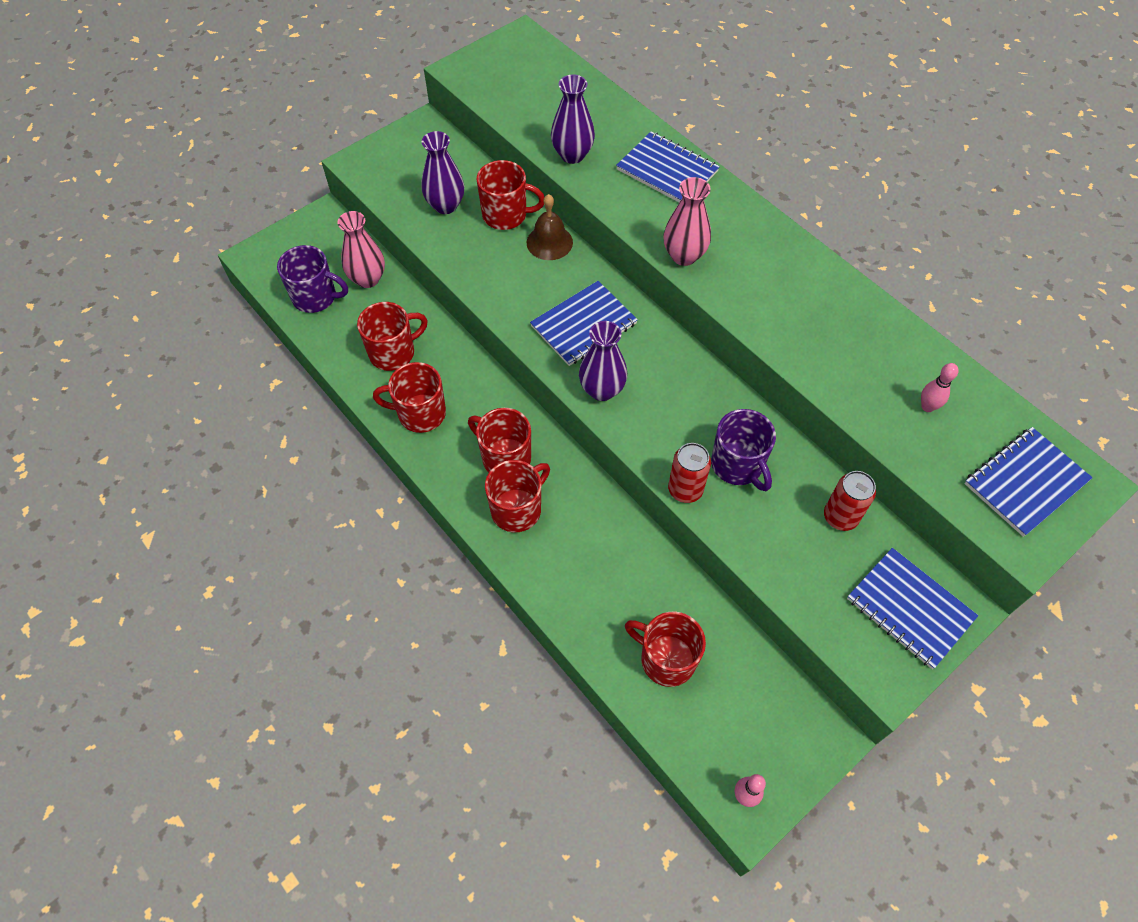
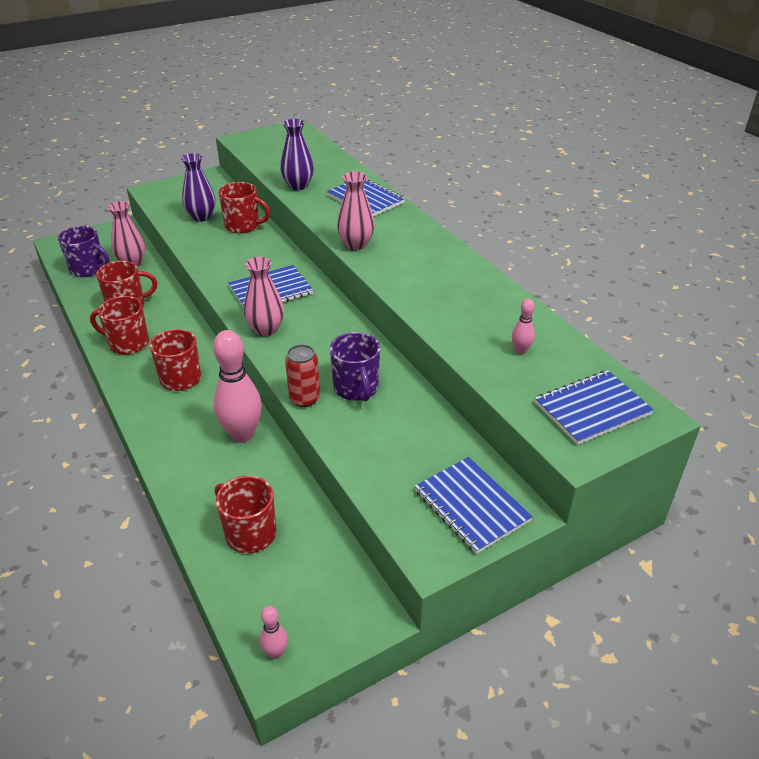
camera: 10 degrees right, 20 degrees down
(517, 509) = (173, 412): red mug -> none
(549, 242) = (268, 243): brown bell -> none
(602, 390) = (266, 329): purple vase -> pink vase
(609, 529) = (242, 434): none -> pink bowling pin
(840, 517) = (432, 433): red can -> none

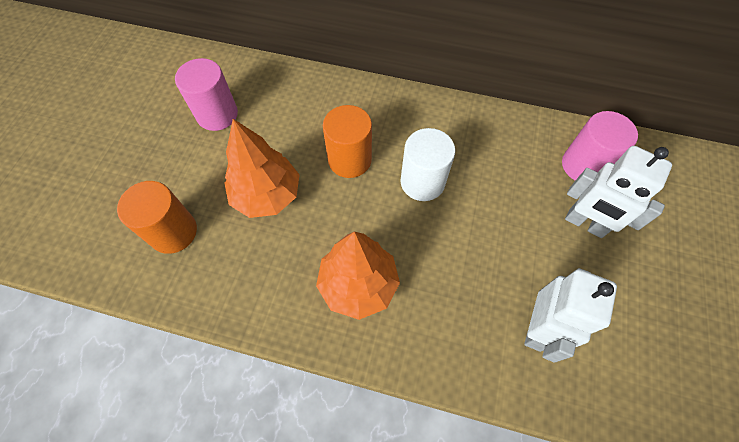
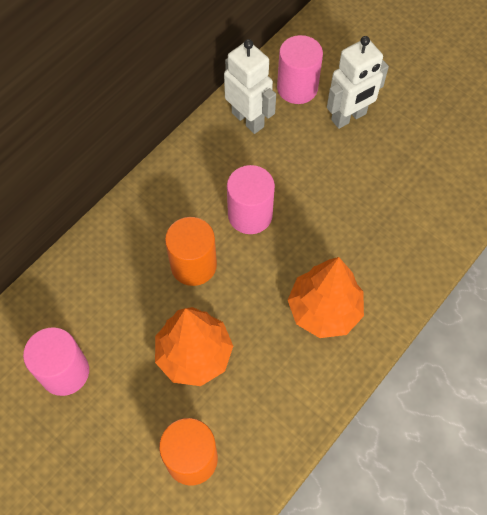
camera: 65 degrees left, 0 degrees up
(422, 182) = (250, 215): white cylinder -> pink cylinder
(538, 328) = (417, 196): white robot -> white robot (248, 119)

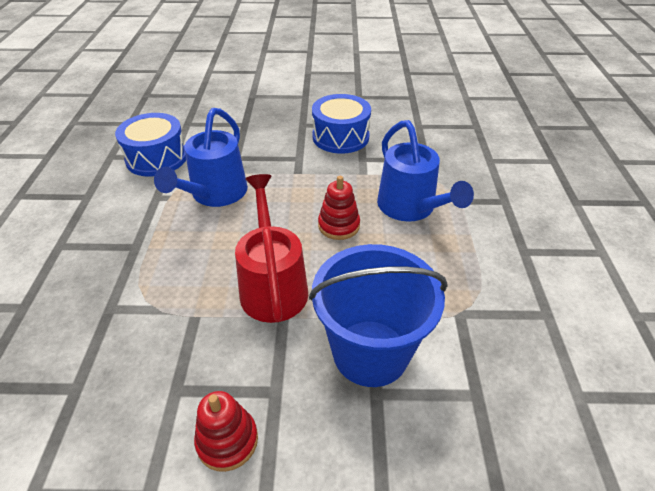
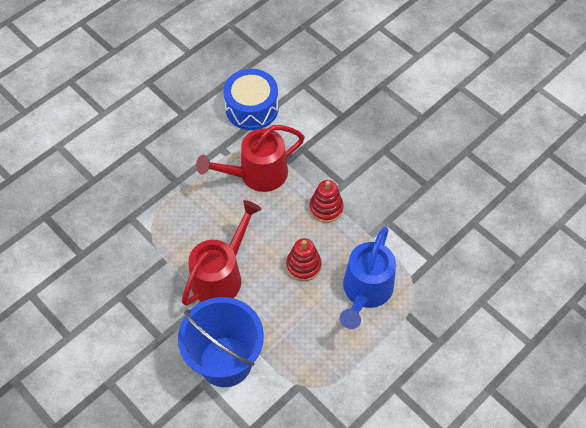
camera: 45 degrees right, 15 degrees up
(215, 195) = (256, 175): blue watering can -> red watering can
(227, 440) = (119, 342): red stacking toy -> red stacking toy (326, 208)
(340, 137) = (397, 186): blue drum -> none

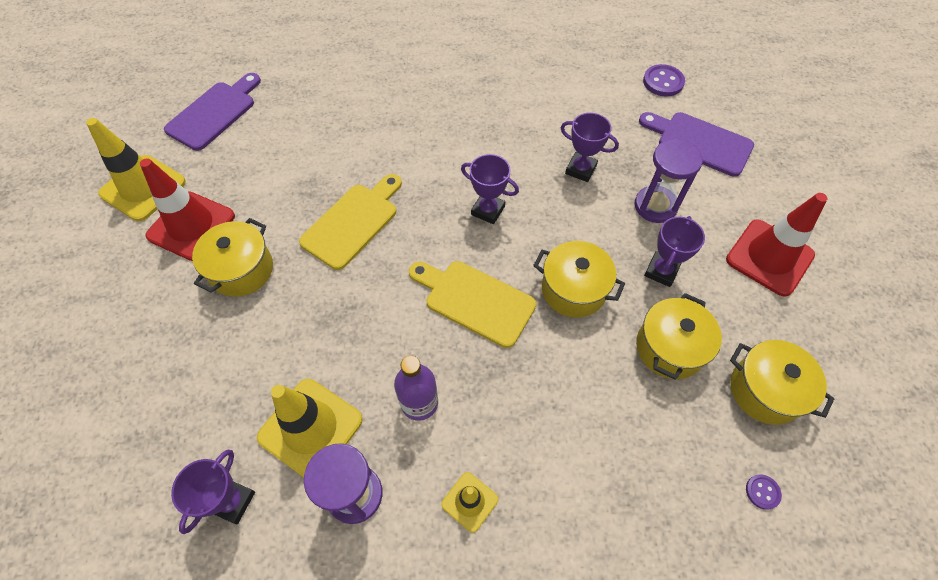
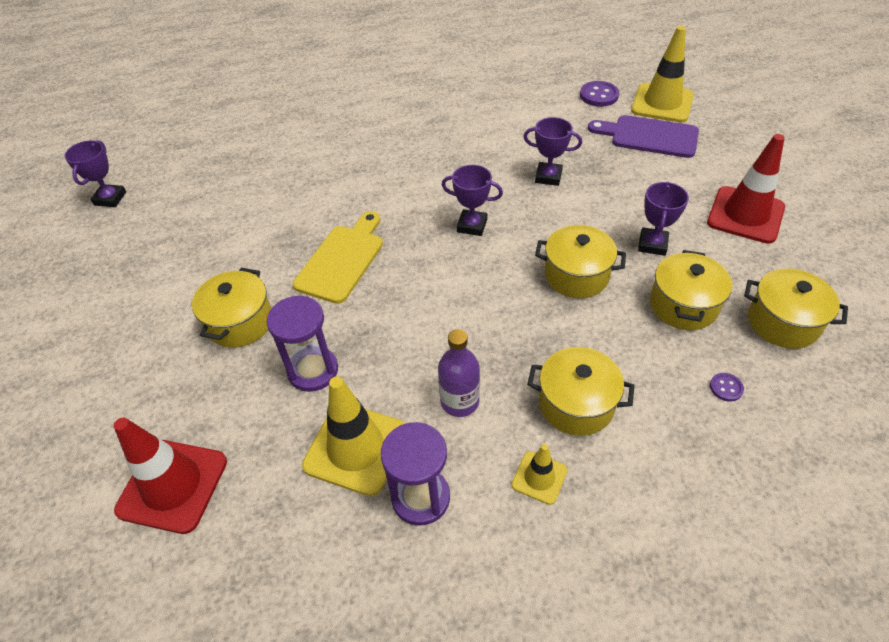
camera: 10 degrees left, 10 degrees down
(143, 188) = (113, 270): yellow traffic cone -> yellow traffic cone (662, 103)
(191, 226) = (175, 294): red traffic cone -> red traffic cone (172, 485)
(214, 113) = (170, 193): purple cutting board -> none
(232, 501) = (293, 533): purple trophy -> purple trophy (110, 198)
(475, 301) = (485, 303): yellow cutting board -> none
(528, 432) = (576, 404): none -> yellow pot
(655, 206) = (628, 193): purple hourglass -> purple hourglass (313, 371)
(762, 492) = (812, 406): purple button -> purple button (726, 388)

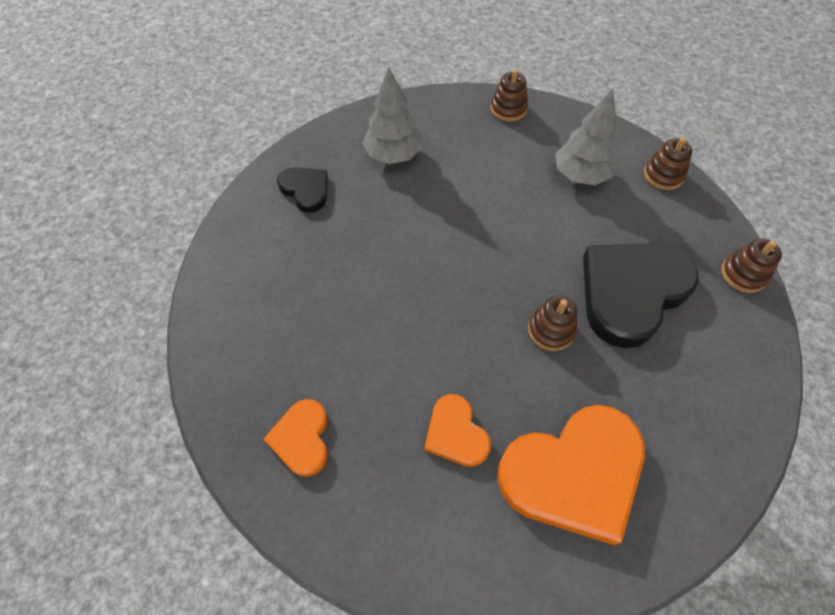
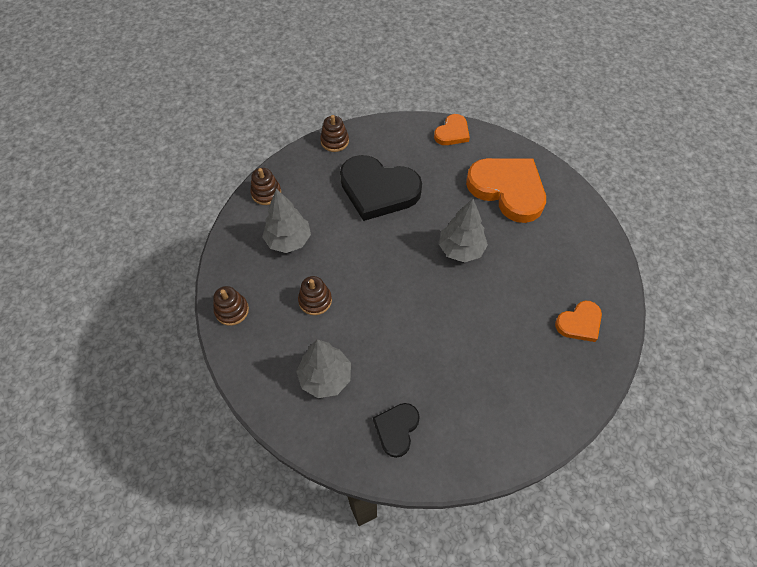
camera: 115 degrees left, 0 degrees up
(455, 433) = (522, 247): orange heart -> orange heart (452, 133)
(488, 348) = (461, 249): none -> grey tree
(551, 330) = (429, 222): brown stacking toy -> brown stacking toy (315, 300)

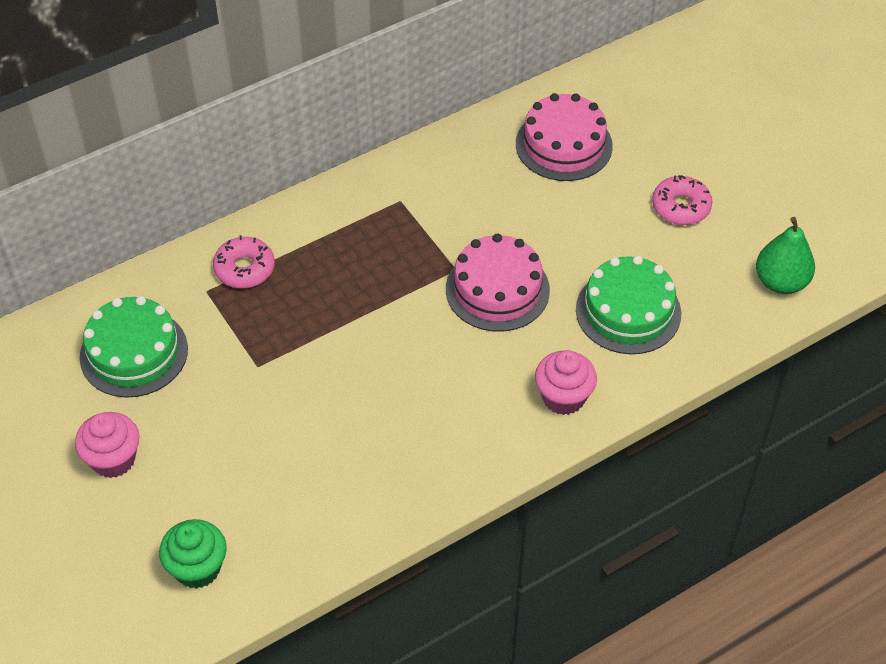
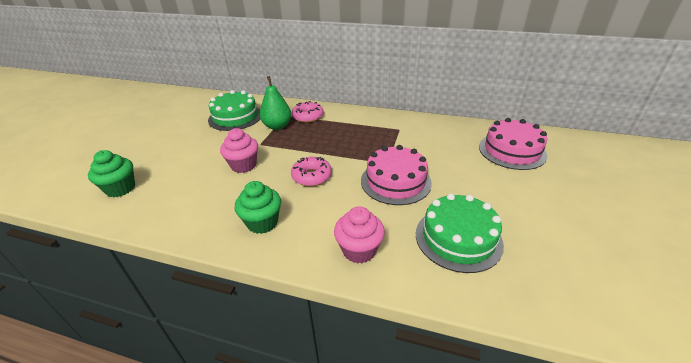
camera: 50 degrees right, 15 degrees down
(113, 459) = (173, 139): pink cupcake -> pink cupcake (243, 165)
(436, 452) = (262, 222): none -> green cupcake
(681, 207) = (561, 212): pink donut -> pink donut (311, 176)
(781, 282) = (609, 303): green pear -> green pear (277, 126)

• [About this task]: Everything in the data above gets copied exactly. Only the pictures are skipped.

• [Task output]:
camera: 10 degrees right, 20 degrees down
(517, 509) = (173, 412): red mug -> none
(549, 242) = (268, 243): brown bell -> none
(602, 390) = (266, 329): purple vase -> pink vase
(609, 529) = (242, 434): none -> pink bowling pin
(840, 517) = (432, 433): red can -> none

camera: 65 degrees left, 0 degrees up
(422, 182) = (250, 215): white cylinder -> pink cylinder
(538, 328) = (417, 196): white robot -> white robot (248, 119)

camera: 45 degrees right, 15 degrees up
(215, 195) = (256, 175): blue watering can -> red watering can
(227, 440) = (119, 342): red stacking toy -> red stacking toy (326, 208)
(340, 137) = (397, 186): blue drum -> none

camera: 10 degrees left, 10 degrees down
(143, 188) = (113, 270): yellow traffic cone -> yellow traffic cone (662, 103)
(191, 226) = (175, 294): red traffic cone -> red traffic cone (172, 485)
(214, 113) = (170, 193): purple cutting board -> none
(232, 501) = (293, 533): purple trophy -> purple trophy (110, 198)
(475, 301) = (485, 303): yellow cutting board -> none
(528, 432) = (576, 404): none -> yellow pot
(655, 206) = (628, 193): purple hourglass -> purple hourglass (313, 371)
(762, 492) = (812, 406): purple button -> purple button (726, 388)

camera: 115 degrees left, 0 degrees up
(455, 433) = (522, 247): orange heart -> orange heart (452, 133)
(488, 348) = (461, 249): none -> grey tree
(551, 330) = (429, 222): brown stacking toy -> brown stacking toy (315, 300)

camera: 50 degrees right, 15 degrees down
(113, 459) = (173, 139): pink cupcake -> pink cupcake (243, 165)
(436, 452) = (262, 222): none -> green cupcake
(681, 207) = (561, 212): pink donut -> pink donut (311, 176)
(781, 282) = (609, 303): green pear -> green pear (277, 126)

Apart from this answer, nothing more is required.